- Task brief -
Among these entries, count the lines containing the word "rolling" and answer with only the number.

______________________________

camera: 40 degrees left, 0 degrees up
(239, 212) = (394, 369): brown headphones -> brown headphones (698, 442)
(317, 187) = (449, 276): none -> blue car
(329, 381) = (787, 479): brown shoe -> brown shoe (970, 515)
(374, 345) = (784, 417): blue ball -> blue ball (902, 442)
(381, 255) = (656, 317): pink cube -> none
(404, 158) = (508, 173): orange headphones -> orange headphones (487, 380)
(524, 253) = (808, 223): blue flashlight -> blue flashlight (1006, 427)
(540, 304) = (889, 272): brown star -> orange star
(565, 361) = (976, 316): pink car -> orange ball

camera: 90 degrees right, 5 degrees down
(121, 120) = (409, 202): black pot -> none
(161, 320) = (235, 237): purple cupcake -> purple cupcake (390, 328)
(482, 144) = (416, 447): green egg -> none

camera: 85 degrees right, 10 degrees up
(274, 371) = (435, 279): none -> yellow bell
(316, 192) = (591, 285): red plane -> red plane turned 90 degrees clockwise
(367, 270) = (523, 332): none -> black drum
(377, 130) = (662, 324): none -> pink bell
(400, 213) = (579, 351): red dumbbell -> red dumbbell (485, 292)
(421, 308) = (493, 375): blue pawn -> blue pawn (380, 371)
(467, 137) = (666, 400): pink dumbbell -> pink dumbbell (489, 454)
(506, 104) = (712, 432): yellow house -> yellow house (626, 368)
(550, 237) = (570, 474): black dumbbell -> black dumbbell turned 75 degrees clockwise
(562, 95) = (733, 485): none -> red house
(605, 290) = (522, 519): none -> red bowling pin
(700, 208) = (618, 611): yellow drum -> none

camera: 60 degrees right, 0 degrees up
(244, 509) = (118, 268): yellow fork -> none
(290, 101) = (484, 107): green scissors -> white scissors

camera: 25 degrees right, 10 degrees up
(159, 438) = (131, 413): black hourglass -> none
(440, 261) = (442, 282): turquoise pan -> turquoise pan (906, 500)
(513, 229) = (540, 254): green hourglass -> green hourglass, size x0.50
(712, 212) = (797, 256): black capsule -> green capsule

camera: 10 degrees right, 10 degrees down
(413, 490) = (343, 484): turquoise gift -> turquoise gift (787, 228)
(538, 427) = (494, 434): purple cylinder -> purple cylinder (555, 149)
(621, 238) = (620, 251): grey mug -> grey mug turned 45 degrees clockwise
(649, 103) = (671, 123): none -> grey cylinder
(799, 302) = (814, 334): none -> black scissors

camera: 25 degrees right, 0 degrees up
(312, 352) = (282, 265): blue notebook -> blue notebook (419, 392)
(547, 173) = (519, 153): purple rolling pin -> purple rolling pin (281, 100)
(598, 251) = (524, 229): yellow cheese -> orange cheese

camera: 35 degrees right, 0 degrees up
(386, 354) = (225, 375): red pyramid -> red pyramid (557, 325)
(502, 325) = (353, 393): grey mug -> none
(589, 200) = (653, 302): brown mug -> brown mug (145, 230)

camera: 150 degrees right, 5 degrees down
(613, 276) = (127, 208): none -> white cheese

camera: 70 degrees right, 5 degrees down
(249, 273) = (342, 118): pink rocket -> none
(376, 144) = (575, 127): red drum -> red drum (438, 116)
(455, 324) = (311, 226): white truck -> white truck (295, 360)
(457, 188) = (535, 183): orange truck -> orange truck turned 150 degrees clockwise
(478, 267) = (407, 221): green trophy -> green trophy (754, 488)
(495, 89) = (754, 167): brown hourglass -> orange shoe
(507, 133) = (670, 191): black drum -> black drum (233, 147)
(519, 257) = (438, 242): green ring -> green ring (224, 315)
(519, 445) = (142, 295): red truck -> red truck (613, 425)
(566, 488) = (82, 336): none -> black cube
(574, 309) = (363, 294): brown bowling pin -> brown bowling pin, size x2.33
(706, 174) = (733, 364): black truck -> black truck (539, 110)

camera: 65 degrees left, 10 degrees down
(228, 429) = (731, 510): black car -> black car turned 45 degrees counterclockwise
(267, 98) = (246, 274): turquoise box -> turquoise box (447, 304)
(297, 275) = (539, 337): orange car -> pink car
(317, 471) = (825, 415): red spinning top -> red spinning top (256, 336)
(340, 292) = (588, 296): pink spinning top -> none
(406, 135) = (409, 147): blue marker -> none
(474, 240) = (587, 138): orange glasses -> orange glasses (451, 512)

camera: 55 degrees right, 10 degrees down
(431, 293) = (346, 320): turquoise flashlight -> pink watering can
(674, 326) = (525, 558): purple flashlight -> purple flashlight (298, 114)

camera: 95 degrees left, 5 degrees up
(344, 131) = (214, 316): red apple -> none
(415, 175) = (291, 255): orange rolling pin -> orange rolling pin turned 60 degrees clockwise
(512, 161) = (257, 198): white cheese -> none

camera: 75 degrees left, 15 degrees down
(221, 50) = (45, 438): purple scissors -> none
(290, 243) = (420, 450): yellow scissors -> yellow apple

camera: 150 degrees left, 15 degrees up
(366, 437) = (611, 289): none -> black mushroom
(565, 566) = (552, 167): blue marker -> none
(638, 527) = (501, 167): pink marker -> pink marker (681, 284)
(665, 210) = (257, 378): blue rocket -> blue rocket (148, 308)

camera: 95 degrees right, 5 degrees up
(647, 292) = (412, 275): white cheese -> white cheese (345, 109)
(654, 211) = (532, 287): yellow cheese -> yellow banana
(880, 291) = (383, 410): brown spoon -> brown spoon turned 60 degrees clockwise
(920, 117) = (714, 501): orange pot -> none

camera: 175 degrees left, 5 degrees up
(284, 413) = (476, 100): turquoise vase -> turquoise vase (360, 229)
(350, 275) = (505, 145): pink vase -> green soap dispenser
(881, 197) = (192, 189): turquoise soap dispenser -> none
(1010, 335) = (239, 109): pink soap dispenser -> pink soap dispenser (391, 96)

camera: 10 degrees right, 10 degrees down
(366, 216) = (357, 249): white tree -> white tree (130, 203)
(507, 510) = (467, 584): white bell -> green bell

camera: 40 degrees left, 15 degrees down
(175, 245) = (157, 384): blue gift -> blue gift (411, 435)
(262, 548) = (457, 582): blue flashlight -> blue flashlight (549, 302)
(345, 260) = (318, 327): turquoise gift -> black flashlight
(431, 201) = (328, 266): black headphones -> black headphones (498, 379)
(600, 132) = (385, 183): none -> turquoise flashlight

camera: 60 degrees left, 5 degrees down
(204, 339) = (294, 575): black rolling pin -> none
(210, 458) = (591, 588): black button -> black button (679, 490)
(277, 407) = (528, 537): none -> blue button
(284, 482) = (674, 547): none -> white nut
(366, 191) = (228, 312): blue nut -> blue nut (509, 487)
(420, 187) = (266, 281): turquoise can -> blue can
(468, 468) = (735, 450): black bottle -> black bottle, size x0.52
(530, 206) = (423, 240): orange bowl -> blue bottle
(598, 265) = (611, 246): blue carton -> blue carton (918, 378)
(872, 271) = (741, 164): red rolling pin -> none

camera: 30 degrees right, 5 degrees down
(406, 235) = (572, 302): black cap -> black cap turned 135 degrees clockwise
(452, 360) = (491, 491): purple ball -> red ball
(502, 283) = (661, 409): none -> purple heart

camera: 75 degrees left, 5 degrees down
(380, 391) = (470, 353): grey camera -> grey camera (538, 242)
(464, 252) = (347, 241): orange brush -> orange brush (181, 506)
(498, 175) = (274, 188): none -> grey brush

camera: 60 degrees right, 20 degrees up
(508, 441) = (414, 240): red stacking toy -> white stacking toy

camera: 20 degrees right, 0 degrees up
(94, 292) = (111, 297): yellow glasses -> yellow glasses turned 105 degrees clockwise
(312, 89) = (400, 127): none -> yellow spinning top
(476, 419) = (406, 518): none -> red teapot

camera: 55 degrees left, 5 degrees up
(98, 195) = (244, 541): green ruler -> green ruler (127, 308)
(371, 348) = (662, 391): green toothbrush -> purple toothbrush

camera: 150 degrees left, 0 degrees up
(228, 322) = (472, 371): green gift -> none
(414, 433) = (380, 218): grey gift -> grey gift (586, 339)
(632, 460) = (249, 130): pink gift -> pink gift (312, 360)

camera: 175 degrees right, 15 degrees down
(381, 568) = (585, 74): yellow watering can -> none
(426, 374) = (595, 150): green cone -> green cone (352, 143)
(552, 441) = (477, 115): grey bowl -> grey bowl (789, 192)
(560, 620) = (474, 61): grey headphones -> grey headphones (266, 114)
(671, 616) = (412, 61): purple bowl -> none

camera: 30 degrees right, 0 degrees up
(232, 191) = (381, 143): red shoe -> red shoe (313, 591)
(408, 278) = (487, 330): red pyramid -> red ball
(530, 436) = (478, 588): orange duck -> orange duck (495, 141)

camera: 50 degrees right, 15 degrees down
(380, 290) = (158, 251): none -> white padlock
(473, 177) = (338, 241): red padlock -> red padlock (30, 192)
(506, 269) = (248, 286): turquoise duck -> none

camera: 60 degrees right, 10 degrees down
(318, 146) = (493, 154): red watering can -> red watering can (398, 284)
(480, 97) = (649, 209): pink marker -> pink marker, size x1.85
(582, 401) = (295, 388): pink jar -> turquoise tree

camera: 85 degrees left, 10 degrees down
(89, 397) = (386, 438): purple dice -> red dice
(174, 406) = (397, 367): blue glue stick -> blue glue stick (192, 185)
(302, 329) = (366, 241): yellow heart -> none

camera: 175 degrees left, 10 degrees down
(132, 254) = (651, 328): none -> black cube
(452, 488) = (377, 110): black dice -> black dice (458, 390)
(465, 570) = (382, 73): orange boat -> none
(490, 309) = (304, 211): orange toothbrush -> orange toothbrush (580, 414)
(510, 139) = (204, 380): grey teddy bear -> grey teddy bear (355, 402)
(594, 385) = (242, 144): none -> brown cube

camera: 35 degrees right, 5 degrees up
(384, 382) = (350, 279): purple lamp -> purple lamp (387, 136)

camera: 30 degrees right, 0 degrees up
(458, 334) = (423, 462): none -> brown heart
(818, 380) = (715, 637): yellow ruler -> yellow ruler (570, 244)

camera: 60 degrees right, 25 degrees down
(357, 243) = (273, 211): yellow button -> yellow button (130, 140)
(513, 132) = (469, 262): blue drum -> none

______________________________

- Solution to the problem -
4